● AIM OF THE EXERCISE
Starting with the line that has "missing | green", retype each line down to the end of the entries below, without leaving any out or adding any.

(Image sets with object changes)
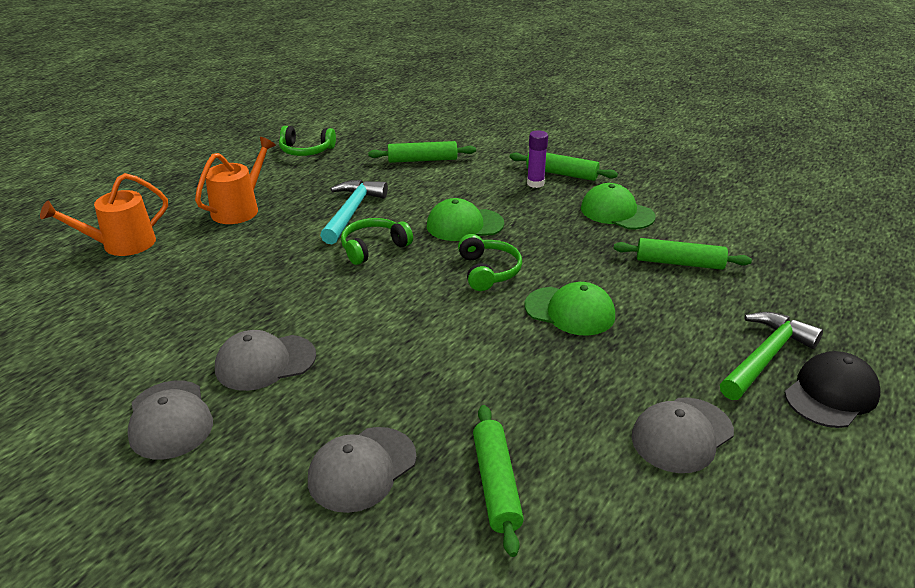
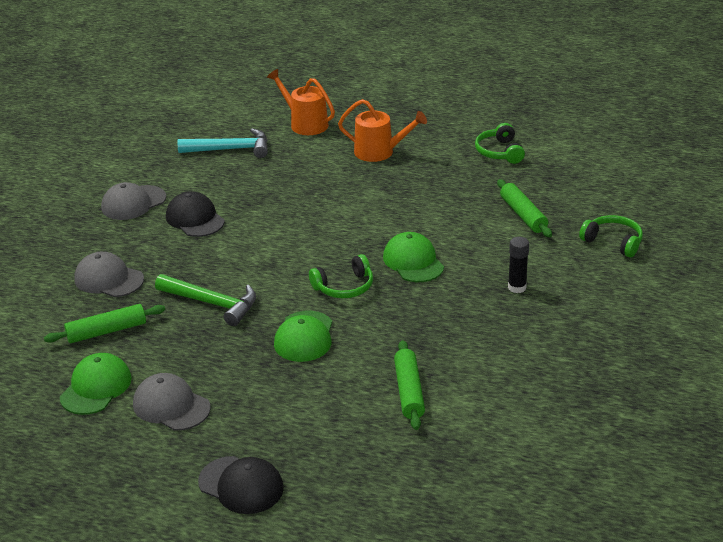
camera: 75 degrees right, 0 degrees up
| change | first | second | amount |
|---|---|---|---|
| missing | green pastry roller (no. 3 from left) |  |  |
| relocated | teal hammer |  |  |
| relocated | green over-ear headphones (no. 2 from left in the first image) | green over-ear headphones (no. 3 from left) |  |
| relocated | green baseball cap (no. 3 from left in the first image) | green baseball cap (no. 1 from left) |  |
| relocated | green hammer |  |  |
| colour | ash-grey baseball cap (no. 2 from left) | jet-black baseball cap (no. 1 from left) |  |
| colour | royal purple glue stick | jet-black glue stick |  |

● RESPONSE FOR THIS EXERCISE
| missing | green pastry roller (no. 3 from left) |  |  |
| relocated | teal hammer |  |  |
| relocated | green over-ear headphones (no. 2 from left in the first image) | green over-ear headphones (no. 3 from left) |  |
| relocated | green baseball cap (no. 3 from left in the first image) | green baseball cap (no. 1 from left) |  |
| relocated | green hammer |  |  |
| colour | ash-grey baseball cap (no. 2 from left) | jet-black baseball cap (no. 1 from left) |  |
| colour | royal purple glue stick | jet-black glue stick |  |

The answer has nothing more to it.